* START RECORDED INFORMATION *

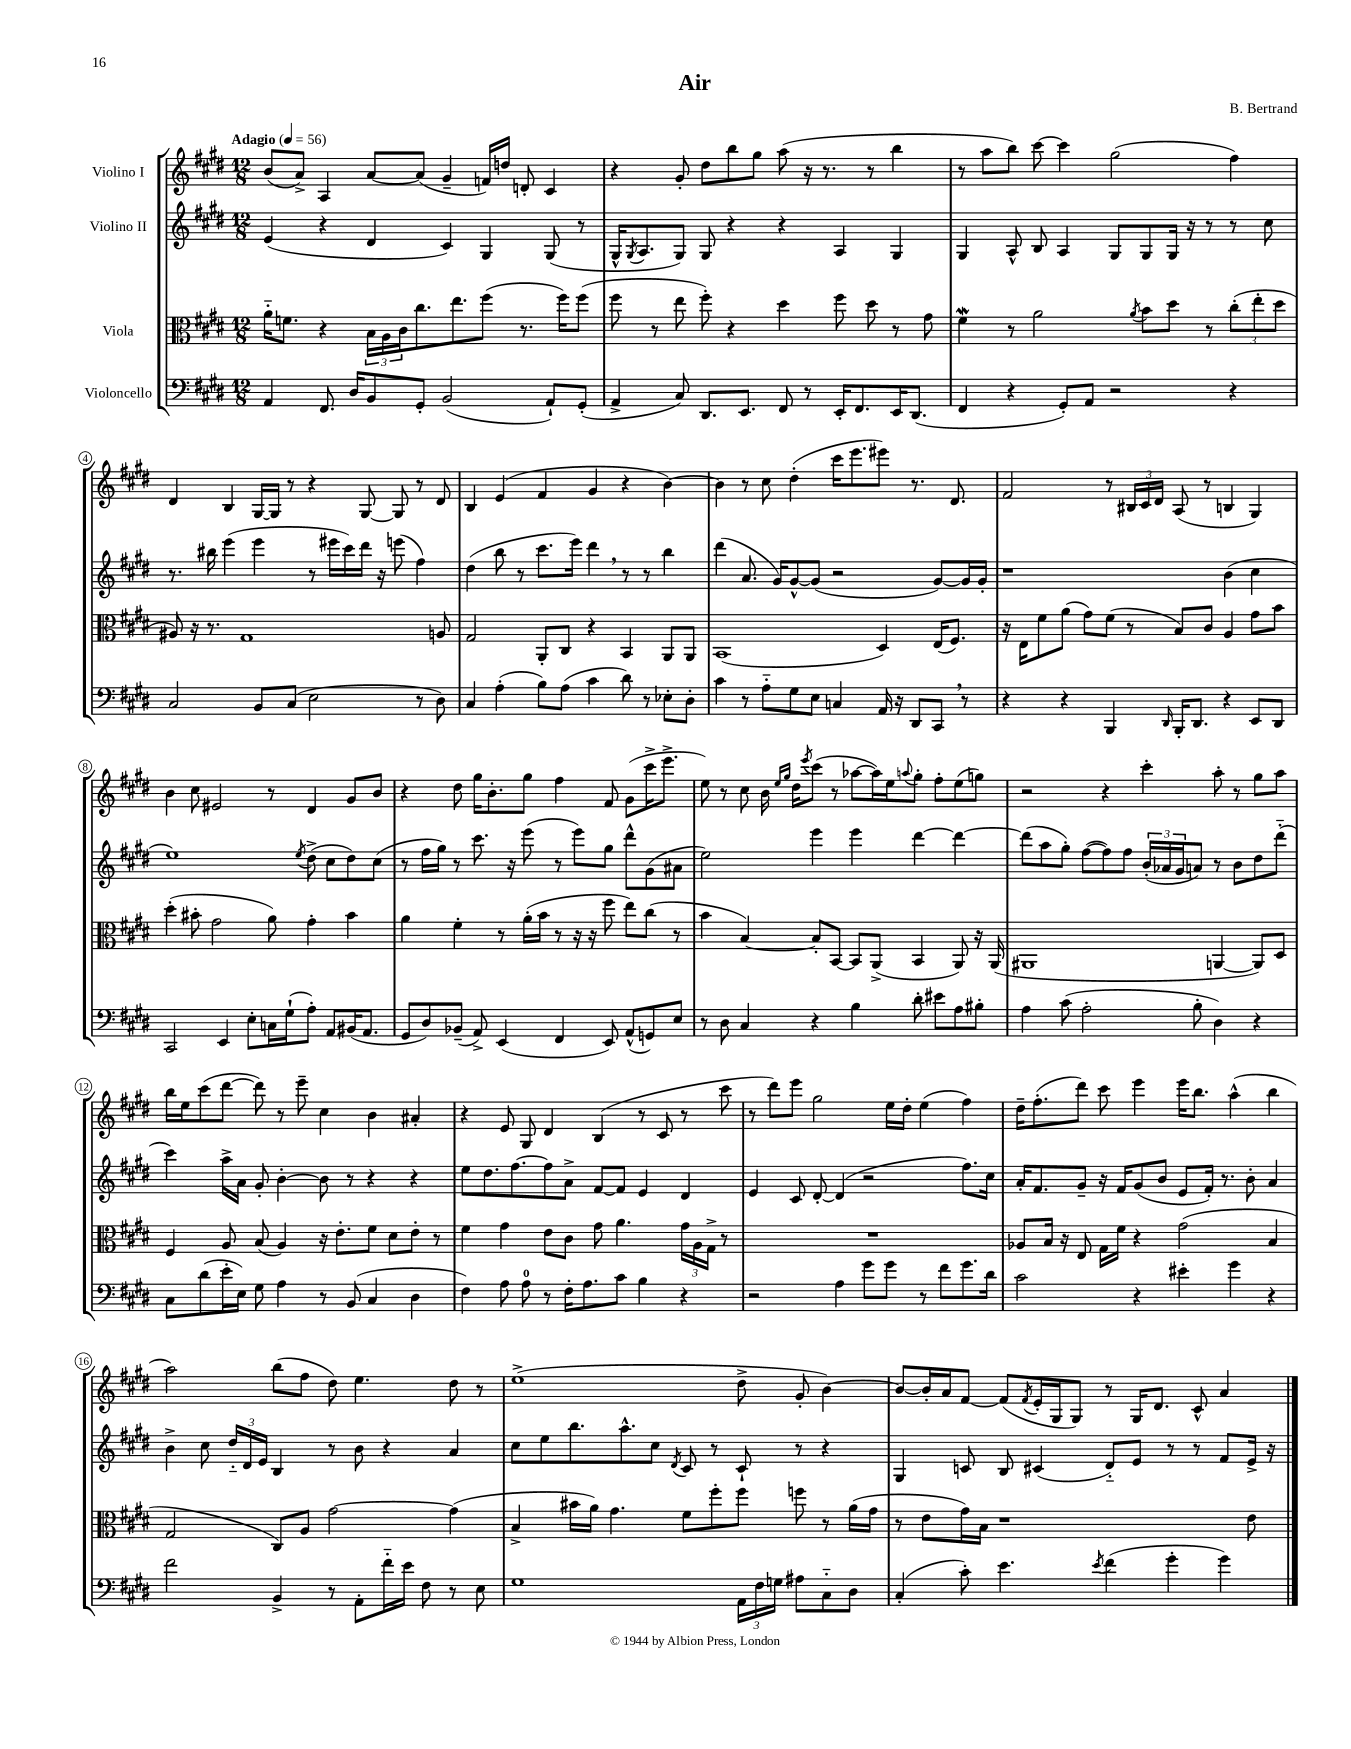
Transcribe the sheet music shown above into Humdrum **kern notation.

**kern	**kern	**kern	**kern
*part4	*part3	*part2	*part1
*staff4	*staff3	*staff2	*staff1
*I"Violoncello	*I"Viola	*I"Violino II	*I"Violino I
*clefF4	*clefC3	*clefG2	*clefG2
*k[f#c#g#d#]	*k[f#c#g#d#]	*k[f#c#g#d#]	*k[f#c#g#d#]
*M12/8	*M12/8	*M12/8	*M12/8
*MM56	*MM56	*MM56	*MM56
=1	=1	=1	=1
!	!	!	!LO:TX:a:B:t=Adagio
4AA/	16a\KL	(4e/	(8b/L
.	8.fn\J	.	.
.	.	.	8a^/J)
8.FF#/	4r	4r	4A/
16D#/KL	.	.	.
8BB/	24B\LL	4d#/	[8a/L
.	24A\	.	.
.	24c#\J	.	.
8GG#'/J	8.cc#\	.	(8a/J]
(2BB/	.	4c#/)	4g#~/
.	8.ee\	.	.
.	(8ff#\J	4G#/	16fn/LL)
.	.	.	16ddn/JJ
.	8.r	.	8dn'/
8AA`/L)	.	(8G#/	4c#/
.	16ff#\KL)	.	.
(8GG#'/J	(8ff#\J	8r	.
=2	=2	=2	=2
4AA^/	8ff#\	16G#^^/KL	4r
.	.	8qG#/	.
.	.	8.A/	.
.	8r	.	.
8C#/)	8ee\	8G#/J)	8g#'/
8.DD#/L	8ff#'\)	8G#/	8dd#\L
.	4r	4r	8bb\
8.EE/J	.	.	.
.	.	.	8gg#\J
8FF#/	4dd#\	4r	(8aa\
8r	.	.	16r
.	.	.	8.r
16EE'/KL	8ff#\	4A/	.
8.FF#/	.	.	.
.	8dd#\	.	8r
16EE/K	8r	4G#/	4bb\
(8.DD#/J	.	.	.
.	8g#\	.	.
=3	=3	=3	=3
4FF#/	4f#W\	4G#/	8r
.	.	.	8aa\L
4r	8r	8A^^/	8bb\J)
.	2a\	8B/	[8ccc#\
8GG#'/L)	.	4A/	4ccc#\]
8AA/J	.	.	.
2r	.	8G#/L	(2gg#\
.	8qa/	.	.
.	8b\L	8G#/	.
.	8dd#\J	16G#/Jk	.
.	.	16r	.
.	8r	8r	.
4r	(12cc#'\L	8r	4ff#\)
.	12ee'\	.	.
.	.	8cc#\	.
.	12dd#\J	.	.
!!LO:LB:g=z
=4	=4	=4	=4
2C#/	8A#X/)	8.r	4d#/
.	16r	.	.
.	8.r	16bb#X\	.
.	.	(4eee\	4B/
.	1G#	.	.
8BB/L	.	4eee\	[16G#/LL
.	.	.	16G#/JJ]
(8C#/J	.	.	8r
2E\	.	8r	4r
.	.	16eee#X\LL	.
.	.	16ccc#\)	.
.	.	16ddd#\JJ	[8G#/
.	.	16r	.
.	.	(8eeen\	8G#/]
8r	.	4ff#\)	8r
8D#\)	8An/	.	8d#/
=5	=5	=5	=5
4C#/	2G#/	(4dd#\	4B/
(4A'\	.	8bb\	(4e/
.	.	8r	.
8B\L)	8AA'/L	8.ccc#\L	4f#/
(8A\J	8C#/J	.	.
.	.	16eee\Jk)	.
4c#\	4r	4ddd#,\	4g#/
8d#\)	4BB/	8r	4r
8r	.	8r	.
8E-X'\L	8AA/L	4bb\	[4b\)
8D#'\J	8AA/J	.	.
=6	=6	=6	=6
4c#\	(1BB	(4ddd#\	4b\]
8r	.	8.a/	8r
8A\L	.	.	8cc#\
.	.	16g#/KL)	.
8G#\	.	[8g#^^/	(4dd#'\
8E\J	.	(8g#/J]	.
4Cn/	.	2r	16ccc#\KL
.	.	.	8.eee\
16AA/	4D#/)	.	8eee#X\J)
16r	.	.	.
8DD#/L	.	.	8.r
8CC#,/J	(16E/KL	[8g#/L)	.
.	8.F#/J)	.	8.d#/
8r	.	16g#/L]	.
.	.	16g#'/JJ	.
=7	=7	=7	=7
4r	16r	1r	2f#/
.	16E\KL	.	.
.	8f#\	.	.
4r	(8a\J	.	.
.	8g#\L)	.	.
4BBB/	(8f#\J	.	8r
.	8r	.	24B#X/LL
.	.	.	24c#/
.	.	.	24d#/JJ
16qqDD#/	.	.	.
16BBB'/KL	8B/L)	.	(8A/
8.DD#/J	.	.	.
.	8c#/J	.	8r
4r	4A/	(4b\	4Bn/
8EE/L	8g#\L	4cc#\	4G#/)
8DD#/J	8b\J	.	.
!!LO:LB:g=z
=8	=8	=8	=8
2CC#/	(4dd#'\	1ee)	4b\
.	8b#X'\	.	8cc#\
.	2g#\	.	2e#X/
4EE/	.	.	.
8E'\L	.	.	.
16Cn\L	8a\)	.	8r
(16G#`\J	.	.	.
.	.	8qee/	.
8A'\J)	4g#'\	(8dd#^\	4d#/
8AA/L	.	8cc#\L	.
(16BB#X/K	4b#\	8dd#\)	8g#/L
8.AA/J	.	.	.
.	.	(8cc#\J	8b/J
=9	=9	=9	=9
8GG#/L	4a\	8r	4r
8D#/)	.	16ff#\LL	.
.	.	16gg#\JJ)	.
(8BB-X~/J	4f#'\	8r	8dd#\
8AA^/)	.	8.ccc#\	16gg#\KL
.	.	.	8.b'\
(4EE/	8r	.	.
.	.	16r	.
.	(16a'\LL	(8eee\	8gg#\J
.	16b\JJ	.	.
4FF#/	8r	8r	4ff#\
.	16r	8eee\L)	.
.	16r	.	.
8EE/)	8ff#\	8gg#\J	8f#/
(8AA^^/L	8ee\L)	8ddd#^^\L	(8g#\L
8GGn/)	(8cc#\J	(8g#\	16ccc#^\K
.	.	.	8.eee^\J
8E/J	8r	8a#X\J	.
=10	=10	=10	=10
8r	4b\	2ee\)	8ee\)
8D#\	.	.	8r
4C#/	[4B/)	.	8cc#\
.	.	.	16b\
.	.	.	16qqee/LL
.	.	.	16qqgg#/JJ
.	.	.	16dd#\KL
.	.	.	8qeee/
4r	8B'/L]	4eee\	(8ccc#\J
.	[8BB/J	.	8r
4B\	8BB/L]	4eee\	[8aa-X\L
.	(8AA^/J	.	16aa-\L])
.	.	.	16ee\J
.	.	.	8qqaan/
8d#'\	4BB/	[4ddd#\	8gg#'\J
8e#X\L	.	.	8ff#'\L
8A\	8AA/)	4ddd#\_	(8ee\
8B#X'\J	16r	.	8ggn\J)
.	(16AA/	.	.
=11	=11	=11	=11
4A\	1AA#X	(8ddd#\L]	2r
.	.	8aa\	.
(8c#\	.	8gg#'\J)	.
2A'\	.	([8ff#\L	.
.	.	8ff#\])	4r
.	.	8ff#\J	.
.	.	(24b'/LL	4ccc#'\
.	.	24a-X/	.
.	.	24g#/J	.
8B'\	.	8an/J)	.
4D#\)	[4AAn/	8r	8aa'\
.	.	8b\L	8r
4r	8AA/L])	8dd#\	8gg#\L
.	8D#/J	(8ddd#\J	8aa\J
!!LO:LB:g=z
=12	=12	=12	=12
8C#\L	4F#/	4ccc#\)	16bb\LL
.	.	.	16ee\J
(8d#\	.	.	(8ccc#\
16e'\L	8A/	16aa^\LL	[8ddd#\J
16E\JJ)	.	16a\JJ	.
8G#\	(8B/	8g#'/	8ddd#\])
4A\	4A/)	[4b'\	8r
.	.	.	8eee~\
8r	16r	8b\]	4cc#\
.	8.e'\L	.	.
(8BB/	.	8r	.
4C#/	8f#\J	4r	4b\
.	8d#\L	.	.
4D#\	8e'\J	4r	4a#X'/
.	8r	.	.
=13	=13	=13	=13
4F#\)	4f#\	8ee\L	4r
.	.	8.dd#\	.
8A\	4g#\	.	8e/
.	.	[8.ff#\	.
8A\	.	.	8G#/
8r	8e\L	8ff#\]	4d#/
16F#'\KL	8c#\J	8a^\J	.
8.A\	.	.	.
.	8g#\	[8f#/L	(4B/
8c#\J	4.a\	8f#/J]	.
4B\	.	4e/	8r
.	.	.	8c#/
4r	24g#\LL	4d#/	8r
.	24A\	.	.
.	24G#^\JJ	.	.
.	8r	.	8ccc#\
=14	=14	=14	=14
2r	1.r	4e/	8r
.	.	.	8ddd#\L)
.	.	8c#/	8eee\J
.	.	[8d#'/	2gg#\
4A\	.	(4d#/]	.
8g#\L	.	2r	.
8g#\J	.	.	16ee\LL
.	.	.	16dd#'\JJ
8r	.	.	(4ee\
8f#\L	.	.	.
8.g#\	.	8.ff#\L)	4ff#\)
16d#\Jk	.	16cc#\Jk	.
=15	=15	=15	=15
2c#\	8A-X/L	16a'/KL	16dd#~\KL
.	.	8.f#/	(8.ff#'\
.	16B/Jk	.	.
.	16r	.	.
.	8E/	8g#~/J	8ddd#\J)
.	16G#\LL	16r	8ccc#\
.	16f#\JJ	16f#/KL	.
4r	4r	(8g#/	4eee\
.	.	8b/J	.
4e#X'\	(2g#\	8e/L	16eee\KL
.	.	.	8.bb\J
.	.	16f#'/Jk)	.
.	.	8.r	.
4g#\	.	.	(4aa^^\
.	.	8b'\	.
4r	4B/	4a/	4bb\
!!LO:LB:g=z
=16	=16	=16	=16
2f#\	2G#/	4b^\	2aa\)
.	.	8cc#\	.
.	.	24dd#/LL	.
.	.	24d#/	.
.	.	24e/JJ	.
4BB^/	8C#/L)	4B/	(8bb\L
.	8A/J	.	8ff#\J
8r	[2g#\	8r	8dd#\)
8AA'\L	.	8b\	4.ee\
16f#\L	.	4r	.
16e\JJ	.	.	.
8F#\	.	.	.
8r	(4g#\]	4a/	8dd#\
8E\	.	.	8r
=17	=17	=17	=17
1G#	4B^/	8cc#\L	(1ee^
.	.	8ee\	.
.	16b#X\LL	8.bb\	.
.	16a\JJ)	.	.
.	4.g#\	.	.
.	.	8.aa^^\	.
.	.	8cc#\J	.
.	.	8qd#/	.
.	8f#\L	8c#/	.
.	8ff#'\	8r	.
24AA\LL	8ff#\J	8c#`/	8dd#^\
24F#\	.	.	.
24Gn\JJ	.	.	.
8A#X\L	8ffn\	8r	8g#'/
8C#\	8r	4r	[4b\)
8D#\J	(16a\LL	.	.
.	16g#\JJ	.	.
=18	=18	=18	=18
(4C#'/	8r	4G#/	8b/L_
.	8e\L	.	16b'/L]
.	.	.	16a/J
8c#'\)	16g#\L)	8cn/	[8f#/J
.	16B\JJ	.	.
4.e\	1r	8B/	(8f#/L]
.	.	.	8qf#/
.	.	(4c#X/	16e'/L
.	.	.	16G#/J
.	.	.	8G#/J)
8qe/	.	.	.
(4f#\	.	8d#/L)	8r
.	.	8e/J	16G#/KL
.	.	.	8.d#/J
4g#'\	.	8r	.
.	.	8r	8c#^^/
4g#\)	.	8f#/L	4a/
.	8e\	16e^/Jk	.
.	.	16r	.
==	==	==	==
*-	*-	*-	*-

* END RECORDED INFORMATION *

WHAT NEEDS TO BE DONE:
State only the number of lines in the listing above that contain the string "kern".

WRITTEN REPLY:
2